Everything from the first line of the records to the line containing "white watering can: 3 -> 0", inclusive, is to be extracted exactly, and nothing more.
Start of Provided data
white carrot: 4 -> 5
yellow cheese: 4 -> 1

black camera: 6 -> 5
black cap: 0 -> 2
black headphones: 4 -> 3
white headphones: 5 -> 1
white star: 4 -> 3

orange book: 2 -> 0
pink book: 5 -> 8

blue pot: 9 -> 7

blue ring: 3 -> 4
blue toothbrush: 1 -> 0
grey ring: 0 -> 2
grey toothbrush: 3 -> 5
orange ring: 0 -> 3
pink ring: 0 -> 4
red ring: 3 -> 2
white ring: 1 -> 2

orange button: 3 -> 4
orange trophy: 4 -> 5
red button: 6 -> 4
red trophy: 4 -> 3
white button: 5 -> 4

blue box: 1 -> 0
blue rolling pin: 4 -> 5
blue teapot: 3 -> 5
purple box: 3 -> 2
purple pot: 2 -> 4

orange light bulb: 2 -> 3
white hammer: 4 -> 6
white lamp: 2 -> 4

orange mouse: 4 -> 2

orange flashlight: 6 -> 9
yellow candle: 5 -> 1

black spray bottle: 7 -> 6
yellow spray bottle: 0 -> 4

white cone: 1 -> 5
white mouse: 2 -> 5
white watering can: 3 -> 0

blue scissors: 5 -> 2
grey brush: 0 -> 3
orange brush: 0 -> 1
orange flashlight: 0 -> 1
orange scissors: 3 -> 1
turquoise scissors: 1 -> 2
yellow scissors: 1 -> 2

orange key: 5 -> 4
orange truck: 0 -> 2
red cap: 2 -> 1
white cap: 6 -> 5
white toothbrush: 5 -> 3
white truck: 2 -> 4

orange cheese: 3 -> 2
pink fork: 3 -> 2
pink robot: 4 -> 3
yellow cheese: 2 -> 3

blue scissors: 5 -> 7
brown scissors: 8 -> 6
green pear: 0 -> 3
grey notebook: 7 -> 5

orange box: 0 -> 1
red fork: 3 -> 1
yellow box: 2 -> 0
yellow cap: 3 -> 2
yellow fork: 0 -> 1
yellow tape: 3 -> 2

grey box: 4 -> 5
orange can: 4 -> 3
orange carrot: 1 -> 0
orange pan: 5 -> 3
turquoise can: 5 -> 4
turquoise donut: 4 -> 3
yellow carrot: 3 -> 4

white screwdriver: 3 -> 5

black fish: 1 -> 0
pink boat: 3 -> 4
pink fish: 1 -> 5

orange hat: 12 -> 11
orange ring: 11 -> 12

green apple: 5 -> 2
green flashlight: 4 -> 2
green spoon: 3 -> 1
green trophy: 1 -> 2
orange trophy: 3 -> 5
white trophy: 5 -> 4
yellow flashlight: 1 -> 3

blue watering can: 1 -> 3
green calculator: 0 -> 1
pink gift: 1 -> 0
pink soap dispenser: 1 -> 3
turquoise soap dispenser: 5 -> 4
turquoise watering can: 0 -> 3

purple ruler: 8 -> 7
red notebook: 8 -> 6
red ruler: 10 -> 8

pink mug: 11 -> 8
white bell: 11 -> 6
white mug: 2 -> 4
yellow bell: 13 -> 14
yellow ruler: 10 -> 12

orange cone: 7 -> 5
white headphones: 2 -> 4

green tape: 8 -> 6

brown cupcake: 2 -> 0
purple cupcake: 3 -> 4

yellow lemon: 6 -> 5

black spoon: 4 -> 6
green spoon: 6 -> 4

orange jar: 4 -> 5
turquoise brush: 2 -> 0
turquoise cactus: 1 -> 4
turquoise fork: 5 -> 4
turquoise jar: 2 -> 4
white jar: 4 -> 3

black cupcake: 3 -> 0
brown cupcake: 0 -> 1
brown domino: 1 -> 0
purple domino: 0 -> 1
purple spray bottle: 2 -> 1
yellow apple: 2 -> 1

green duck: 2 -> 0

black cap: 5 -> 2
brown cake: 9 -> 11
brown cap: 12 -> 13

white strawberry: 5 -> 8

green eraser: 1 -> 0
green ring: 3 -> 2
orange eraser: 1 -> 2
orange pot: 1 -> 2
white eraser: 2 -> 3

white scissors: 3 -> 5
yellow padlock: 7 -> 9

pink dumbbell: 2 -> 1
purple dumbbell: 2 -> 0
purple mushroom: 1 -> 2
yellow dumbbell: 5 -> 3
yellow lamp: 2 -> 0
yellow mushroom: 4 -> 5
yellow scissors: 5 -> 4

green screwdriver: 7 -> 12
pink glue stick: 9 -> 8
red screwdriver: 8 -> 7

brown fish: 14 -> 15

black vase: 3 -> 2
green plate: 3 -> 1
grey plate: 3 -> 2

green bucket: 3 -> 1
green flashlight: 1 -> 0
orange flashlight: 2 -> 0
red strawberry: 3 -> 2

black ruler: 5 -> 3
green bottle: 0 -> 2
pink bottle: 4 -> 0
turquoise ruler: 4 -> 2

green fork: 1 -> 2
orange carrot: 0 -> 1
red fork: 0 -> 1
End of Provided data
◆ **Response to the exercise**
white carrot: 4 -> 5
yellow cheese: 4 -> 1

black camera: 6 -> 5
black cap: 0 -> 2
black headphones: 4 -> 3
white headphones: 5 -> 1
white star: 4 -> 3

orange book: 2 -> 0
pink book: 5 -> 8

blue pot: 9 -> 7

blue ring: 3 -> 4
blue toothbrush: 1 -> 0
grey ring: 0 -> 2
grey toothbrush: 3 -> 5
orange ring: 0 -> 3
pink ring: 0 -> 4
red ring: 3 -> 2
white ring: 1 -> 2

orange button: 3 -> 4
orange trophy: 4 -> 5
red button: 6 -> 4
red trophy: 4 -> 3
white button: 5 -> 4

blue box: 1 -> 0
blue rolling pin: 4 -> 5
blue teapot: 3 -> 5
purple box: 3 -> 2
purple pot: 2 -> 4

orange light bulb: 2 -> 3
white hammer: 4 -> 6
white lamp: 2 -> 4

orange mouse: 4 -> 2

orange flashlight: 6 -> 9
yellow candle: 5 -> 1

black spray bottle: 7 -> 6
yellow spray bottle: 0 -> 4

white cone: 1 -> 5
white mouse: 2 -> 5
white watering can: 3 -> 0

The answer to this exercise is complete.